◆ ACTIVITY
Return all of the data exactly, omitting any images.

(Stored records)
§

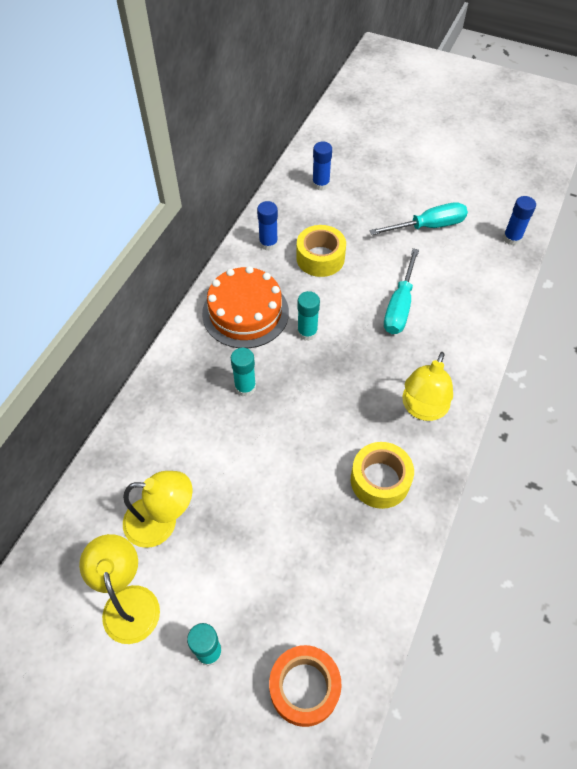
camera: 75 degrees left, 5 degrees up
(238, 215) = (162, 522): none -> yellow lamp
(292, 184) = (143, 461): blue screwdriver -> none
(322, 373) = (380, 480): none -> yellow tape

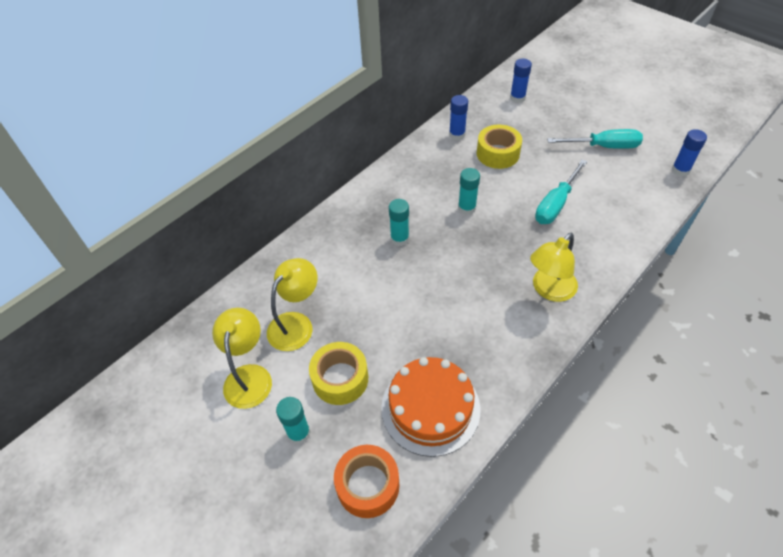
camera: 20 degrees right, 5 degrees down
(162, 522) = (296, 324): yellow lamp -> yellow lamp turned 75 degrees counterclockwise
(245, 312) = (419, 183): orange cake -> orange cake (430, 408)
(380, 480) = (491, 338): yellow tape -> yellow tape (340, 379)

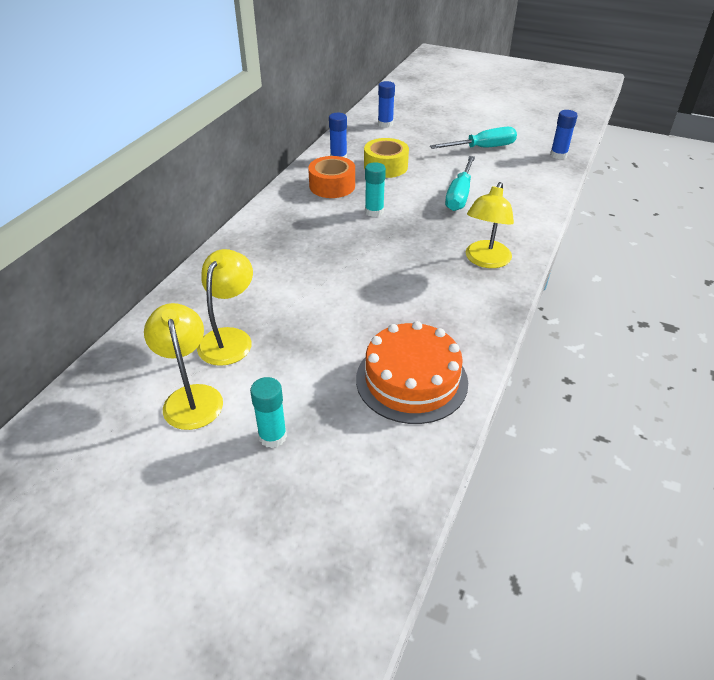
camera: 20 degrees left, 10 degrees down
(340, 379) = (301, 376): yellow tape -> none
(368, 485) = (373, 465): orange tape -> orange tape (332, 186)
(399, 239) = (315, 246): turquoise glue stick -> none

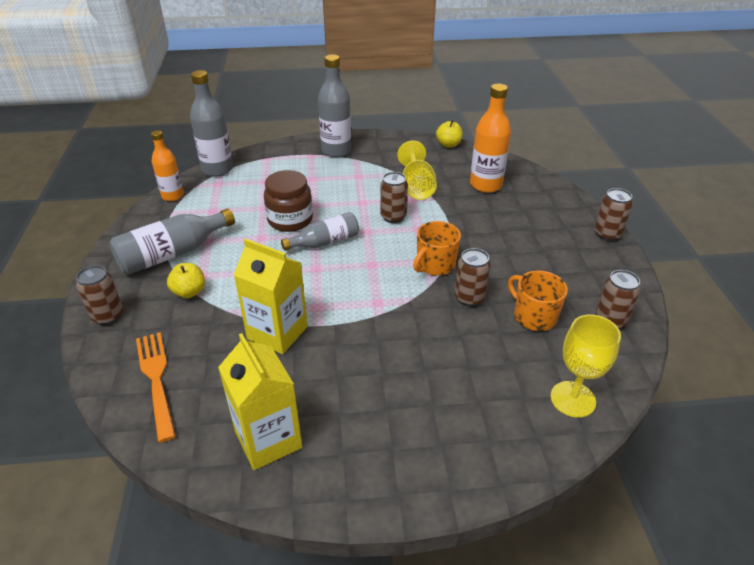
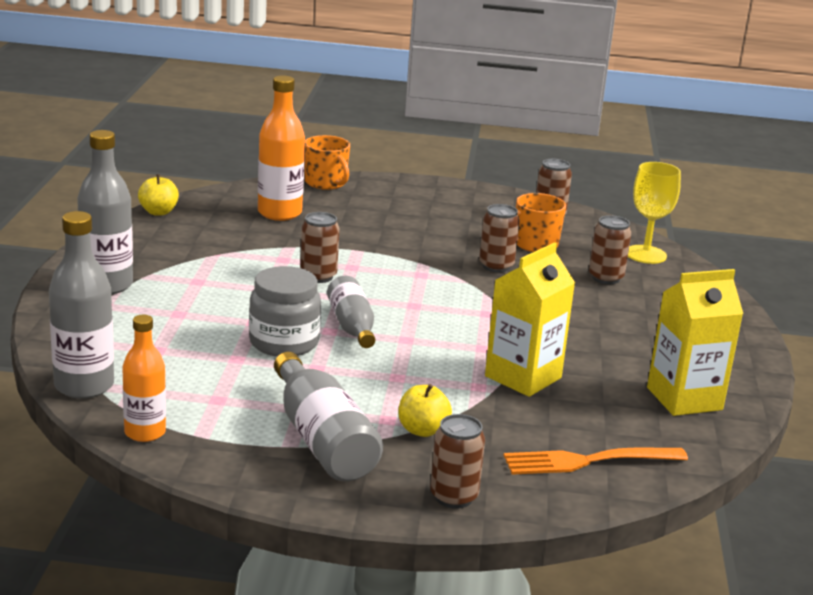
camera: 80 degrees left, 15 degrees down
(290, 220) = (284, 342): brown jar -> grey jar
(417, 187) = (256, 251): yellow goblet -> none
(435, 265) = (431, 271): orange mug -> orange mug (326, 183)
(607, 234) = (415, 182): brown can -> brown can (605, 278)

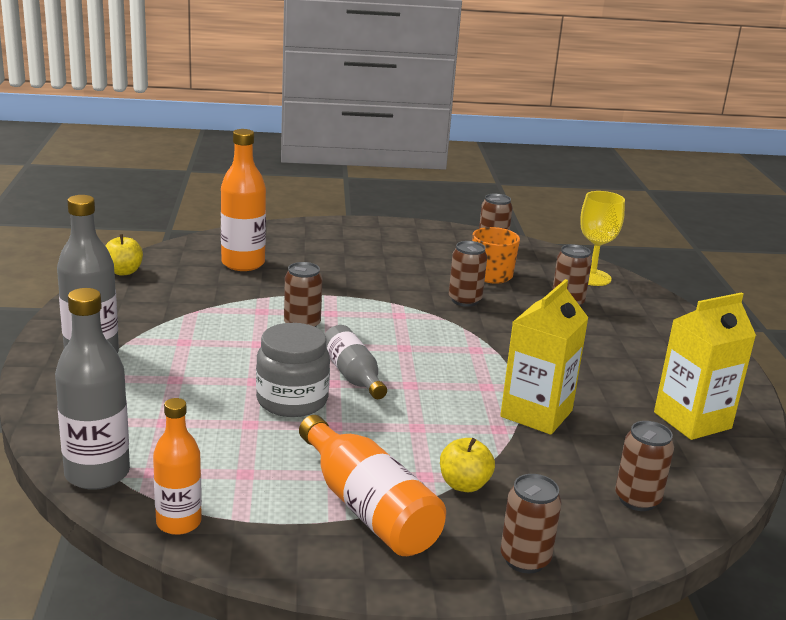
camera: 10 degrees left, 0 degrees up
(322, 439) = (368, 508): grey bottle -> orange bottle
(326, 183) = (277, 230): orange mug -> none
(589, 461) = (637, 499): orange fork -> brown can

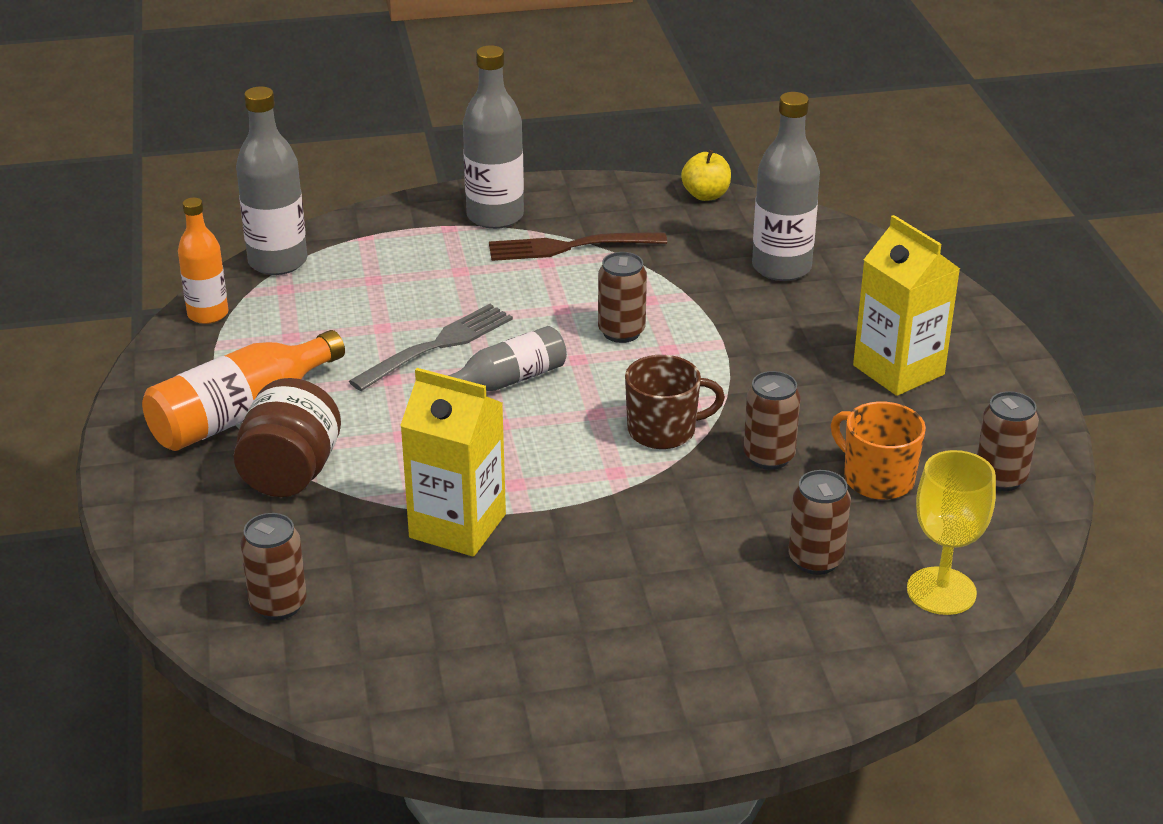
camera: 85 degrees right, 10 degrees up
(166, 329) = (571, 247): none -> brown fork
(243, 263) = (781, 268): orange bottle -> grey bottle
(292, 400) = (436, 346): grey jar -> grey fork
(430, 327) = (663, 430): none -> brown mug
(464, 484) = (291, 473): yellow apple -> brown jar
(525, 559) = (162, 517): brown can -> none
(692, 420) = (479, 672): yellow carton -> yellow carton (898, 370)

§

◆ SOLUTION TO THE PROBLEM
camera: 75 degrees left, 5 degrees up
(238, 215) = (162, 522): none -> yellow lamp
(292, 184) = (143, 461): blue screwdriver -> none
(322, 373) = (380, 480): none -> yellow tape

camera: 20 degrees right, 5 degrees down
(162, 522) = (296, 324): yellow lamp -> yellow lamp turned 75 degrees counterclockwise
(245, 312) = (419, 183): orange cake -> orange cake (430, 408)
(380, 480) = (491, 338): yellow tape -> yellow tape (340, 379)

camera: 20 degrees left, 10 degrees down
(340, 379) = (301, 376): yellow tape -> none
(368, 485) = (373, 465): orange tape -> orange tape (332, 186)
(399, 239) = (315, 246): turquoise glue stick -> none

camera: 80 degrees left, 15 degrees down
(290, 220) = (284, 342): brown jar -> grey jar
(417, 187) = (256, 251): yellow goblet -> none
(435, 265) = (431, 271): orange mug -> orange mug (326, 183)
(607, 234) = (415, 182): brown can -> brown can (605, 278)

camera: 10 degrees left, 0 degrees up
(322, 439) = (368, 508): grey bottle -> orange bottle
(326, 183) = (277, 230): orange mug -> none
(589, 461) = (637, 499): orange fork -> brown can

camera: 85 degrees right, 10 degrees up
(166, 329) = (571, 247): none -> brown fork
(243, 263) = (781, 268): orange bottle -> grey bottle
(292, 400) = (436, 346): grey jar -> grey fork
(430, 327) = (663, 430): none -> brown mug
(464, 484) = (291, 473): yellow apple -> brown jar
(525, 559) = (162, 517): brown can -> none
(692, 420) = (479, 672): yellow carton -> yellow carton (898, 370)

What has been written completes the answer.